=== WHAT TO WORK ON ===
Among the entries below, how many lines contain the string "MISO"? Only the number is wanted.

(Source data)
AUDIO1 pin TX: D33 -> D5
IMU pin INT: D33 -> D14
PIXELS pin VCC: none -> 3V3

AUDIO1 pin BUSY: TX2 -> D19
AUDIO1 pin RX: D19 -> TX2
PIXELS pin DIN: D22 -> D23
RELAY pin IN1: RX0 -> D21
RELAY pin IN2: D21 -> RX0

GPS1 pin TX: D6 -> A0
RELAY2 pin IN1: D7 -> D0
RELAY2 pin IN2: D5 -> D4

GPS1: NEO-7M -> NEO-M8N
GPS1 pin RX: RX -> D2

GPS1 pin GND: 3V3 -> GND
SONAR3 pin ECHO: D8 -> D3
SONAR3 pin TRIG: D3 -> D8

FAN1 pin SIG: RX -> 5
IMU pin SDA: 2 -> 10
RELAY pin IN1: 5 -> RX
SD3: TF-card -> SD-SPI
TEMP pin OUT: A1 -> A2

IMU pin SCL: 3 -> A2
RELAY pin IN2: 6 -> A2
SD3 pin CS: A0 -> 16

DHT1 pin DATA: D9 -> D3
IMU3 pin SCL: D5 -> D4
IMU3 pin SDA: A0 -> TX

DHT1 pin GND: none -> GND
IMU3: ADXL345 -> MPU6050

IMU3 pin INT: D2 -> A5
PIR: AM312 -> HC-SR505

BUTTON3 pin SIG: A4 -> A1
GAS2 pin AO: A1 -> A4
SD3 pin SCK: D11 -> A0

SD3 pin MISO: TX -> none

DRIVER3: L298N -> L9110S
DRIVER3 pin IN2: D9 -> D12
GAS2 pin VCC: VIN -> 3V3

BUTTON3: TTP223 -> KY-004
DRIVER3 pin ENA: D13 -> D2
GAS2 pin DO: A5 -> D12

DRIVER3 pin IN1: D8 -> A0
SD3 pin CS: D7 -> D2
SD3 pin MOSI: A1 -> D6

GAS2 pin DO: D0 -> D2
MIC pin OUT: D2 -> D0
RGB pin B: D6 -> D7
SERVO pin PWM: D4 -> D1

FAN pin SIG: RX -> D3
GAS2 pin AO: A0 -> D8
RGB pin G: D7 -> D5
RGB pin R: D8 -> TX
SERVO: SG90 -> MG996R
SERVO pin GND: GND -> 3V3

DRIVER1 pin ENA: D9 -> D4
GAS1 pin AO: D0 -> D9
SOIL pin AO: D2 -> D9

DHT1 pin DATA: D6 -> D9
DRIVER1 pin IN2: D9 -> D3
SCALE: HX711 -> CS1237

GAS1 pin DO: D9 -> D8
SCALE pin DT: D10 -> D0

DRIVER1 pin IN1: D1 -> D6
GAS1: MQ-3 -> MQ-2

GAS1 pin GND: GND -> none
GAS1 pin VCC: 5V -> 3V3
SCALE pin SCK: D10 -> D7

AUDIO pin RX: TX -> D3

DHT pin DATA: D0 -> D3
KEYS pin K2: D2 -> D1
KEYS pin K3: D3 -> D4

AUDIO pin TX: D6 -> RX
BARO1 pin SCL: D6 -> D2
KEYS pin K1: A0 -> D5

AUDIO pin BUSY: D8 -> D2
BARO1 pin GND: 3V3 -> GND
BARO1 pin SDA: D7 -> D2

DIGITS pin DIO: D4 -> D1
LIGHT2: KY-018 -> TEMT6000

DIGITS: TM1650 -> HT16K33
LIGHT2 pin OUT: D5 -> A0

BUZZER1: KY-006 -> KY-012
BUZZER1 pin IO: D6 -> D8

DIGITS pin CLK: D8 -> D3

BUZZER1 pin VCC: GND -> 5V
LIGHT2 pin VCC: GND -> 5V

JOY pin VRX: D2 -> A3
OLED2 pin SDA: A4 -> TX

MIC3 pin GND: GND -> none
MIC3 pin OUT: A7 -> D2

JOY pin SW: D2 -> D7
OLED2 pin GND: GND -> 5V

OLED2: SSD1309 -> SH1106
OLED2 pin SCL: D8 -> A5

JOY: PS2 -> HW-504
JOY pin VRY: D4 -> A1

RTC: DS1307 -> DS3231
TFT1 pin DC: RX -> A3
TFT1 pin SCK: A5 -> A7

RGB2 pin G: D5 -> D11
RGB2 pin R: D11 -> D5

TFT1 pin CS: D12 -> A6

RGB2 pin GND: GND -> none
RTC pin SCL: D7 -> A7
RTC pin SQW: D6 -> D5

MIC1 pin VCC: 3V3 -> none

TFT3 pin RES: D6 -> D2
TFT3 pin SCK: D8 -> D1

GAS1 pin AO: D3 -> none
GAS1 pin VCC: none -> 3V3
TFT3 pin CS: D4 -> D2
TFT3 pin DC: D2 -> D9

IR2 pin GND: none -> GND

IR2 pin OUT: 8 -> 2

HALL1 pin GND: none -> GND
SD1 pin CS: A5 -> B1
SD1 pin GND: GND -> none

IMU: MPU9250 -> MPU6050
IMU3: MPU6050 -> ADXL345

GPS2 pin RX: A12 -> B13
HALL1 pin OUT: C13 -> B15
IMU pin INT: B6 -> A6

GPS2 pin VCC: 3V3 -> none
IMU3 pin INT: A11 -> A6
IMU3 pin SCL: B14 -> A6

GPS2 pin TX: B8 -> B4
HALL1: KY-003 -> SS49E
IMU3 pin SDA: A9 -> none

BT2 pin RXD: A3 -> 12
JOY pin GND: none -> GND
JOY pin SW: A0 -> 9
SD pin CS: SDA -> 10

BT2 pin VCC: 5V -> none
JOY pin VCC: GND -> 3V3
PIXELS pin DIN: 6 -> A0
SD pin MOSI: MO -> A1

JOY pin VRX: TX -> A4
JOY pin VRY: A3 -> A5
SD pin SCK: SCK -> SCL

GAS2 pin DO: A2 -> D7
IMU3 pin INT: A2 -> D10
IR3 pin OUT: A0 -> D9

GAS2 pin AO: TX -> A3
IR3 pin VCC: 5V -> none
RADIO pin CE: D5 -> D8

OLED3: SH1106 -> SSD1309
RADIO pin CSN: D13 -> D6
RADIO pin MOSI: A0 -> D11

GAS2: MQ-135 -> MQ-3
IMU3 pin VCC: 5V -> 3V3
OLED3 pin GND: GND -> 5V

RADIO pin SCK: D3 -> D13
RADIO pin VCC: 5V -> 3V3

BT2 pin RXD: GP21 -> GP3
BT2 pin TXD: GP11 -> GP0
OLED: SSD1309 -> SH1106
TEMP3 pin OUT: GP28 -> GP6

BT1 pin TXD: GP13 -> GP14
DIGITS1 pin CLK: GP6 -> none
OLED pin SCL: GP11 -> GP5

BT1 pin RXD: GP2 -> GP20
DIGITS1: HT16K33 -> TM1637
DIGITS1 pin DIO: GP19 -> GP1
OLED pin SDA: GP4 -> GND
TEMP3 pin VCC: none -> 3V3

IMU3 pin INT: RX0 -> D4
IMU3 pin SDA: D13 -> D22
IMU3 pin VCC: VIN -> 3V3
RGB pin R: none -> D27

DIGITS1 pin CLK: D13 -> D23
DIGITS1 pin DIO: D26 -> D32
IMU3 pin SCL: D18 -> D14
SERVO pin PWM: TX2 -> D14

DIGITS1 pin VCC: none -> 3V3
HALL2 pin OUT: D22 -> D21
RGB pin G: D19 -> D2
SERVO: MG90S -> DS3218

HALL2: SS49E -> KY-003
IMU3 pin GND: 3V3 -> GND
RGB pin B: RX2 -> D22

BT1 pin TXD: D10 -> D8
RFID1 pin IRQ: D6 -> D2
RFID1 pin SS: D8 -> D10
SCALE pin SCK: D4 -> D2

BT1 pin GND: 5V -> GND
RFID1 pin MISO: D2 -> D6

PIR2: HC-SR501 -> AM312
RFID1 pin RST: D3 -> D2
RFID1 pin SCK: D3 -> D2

=== OUTPUT BELOW ===
2